• WRITTEN TASK: Write out every record below exactly as it stands, leaving the pictures out.

(Records from a collection)
+---+
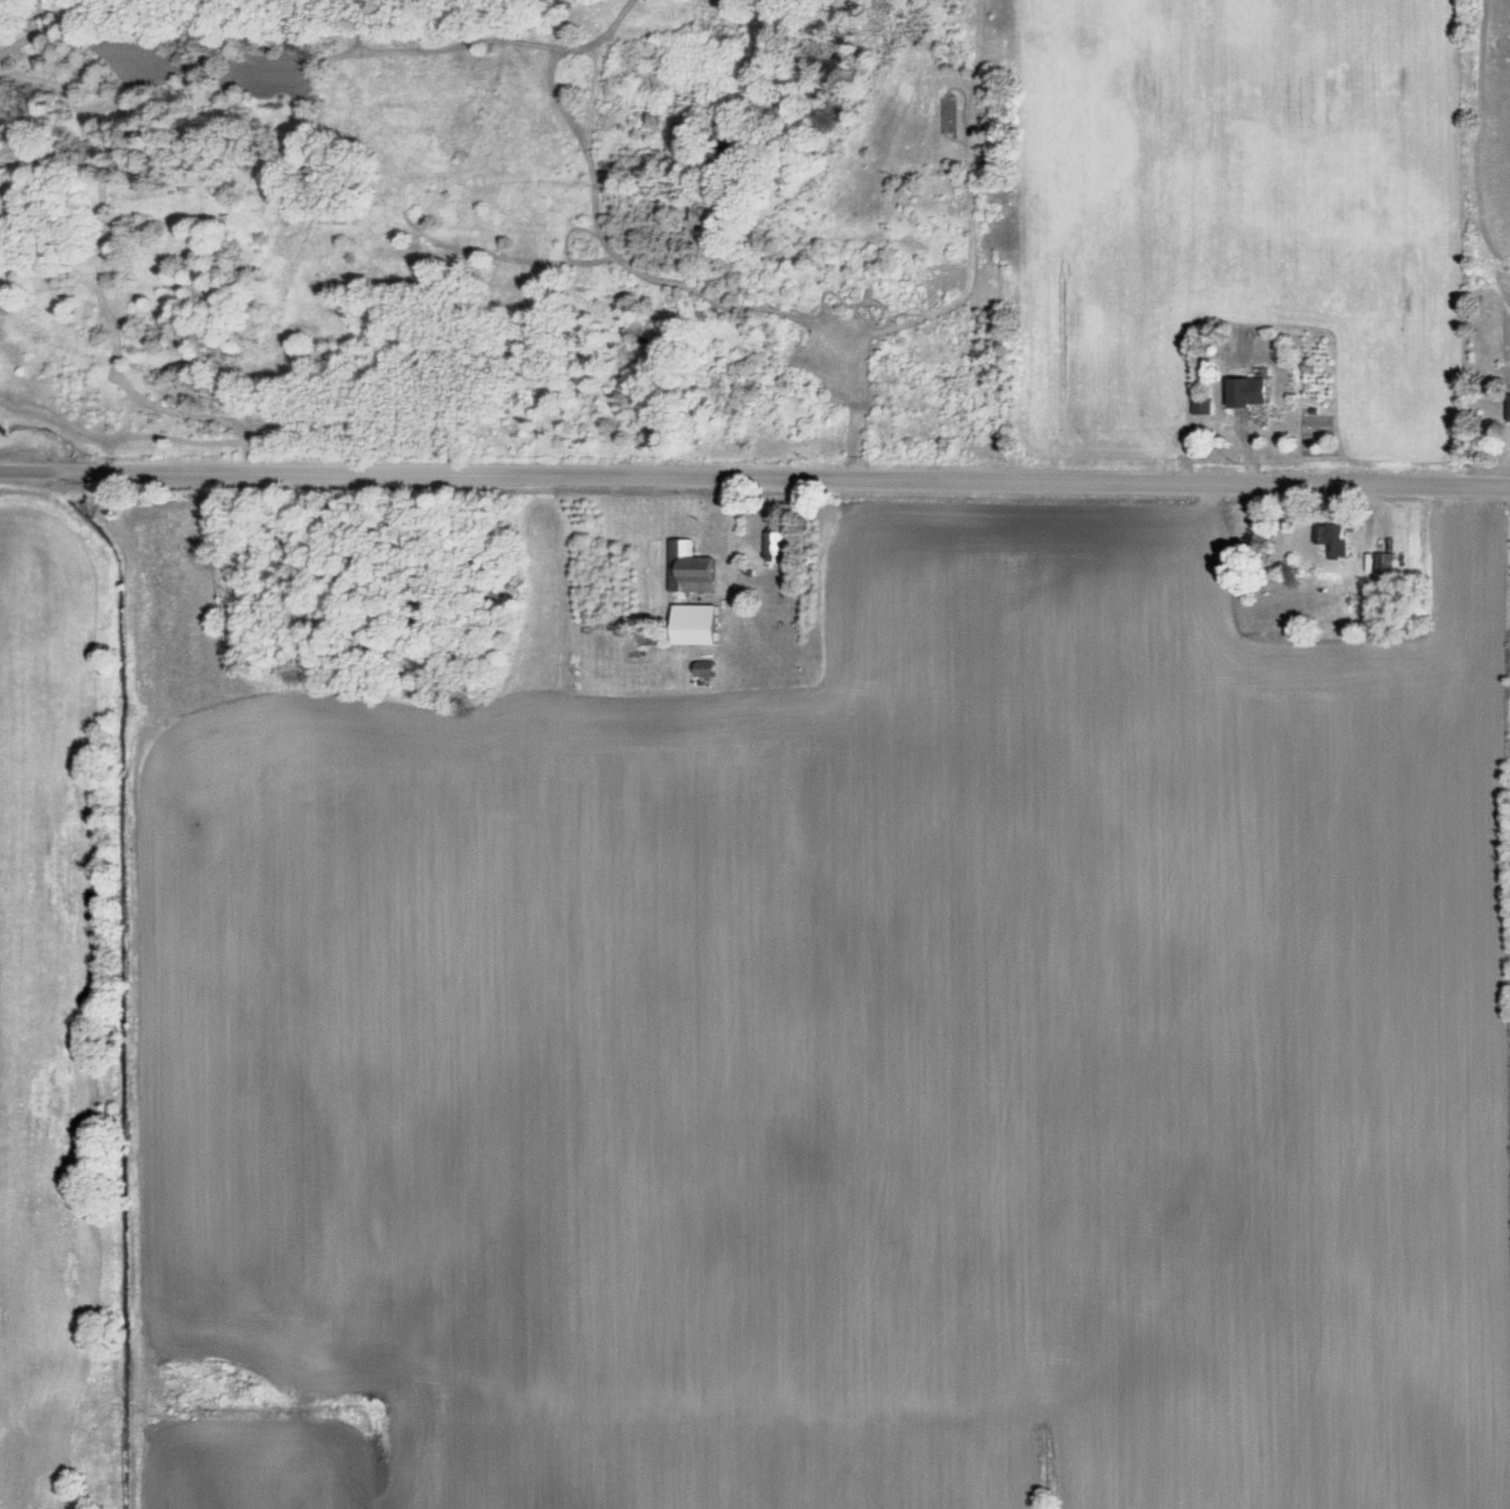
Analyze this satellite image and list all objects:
building: (1244, 391)
building: (1201, 405)
building: (1507, 405)
road: (755, 476)
building: (1331, 537)
building: (773, 545)
building: (1384, 565)
building: (688, 567)
building: (703, 637)
building: (702, 668)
+---+
• ANSWER:
Analyze this satellite image and list all objects:
building: (1244, 391)
building: (1201, 405)
building: (1507, 405)
road: (755, 476)
building: (1331, 537)
building: (773, 545)
building: (1384, 565)
building: (688, 567)
building: (703, 637)
building: (702, 668)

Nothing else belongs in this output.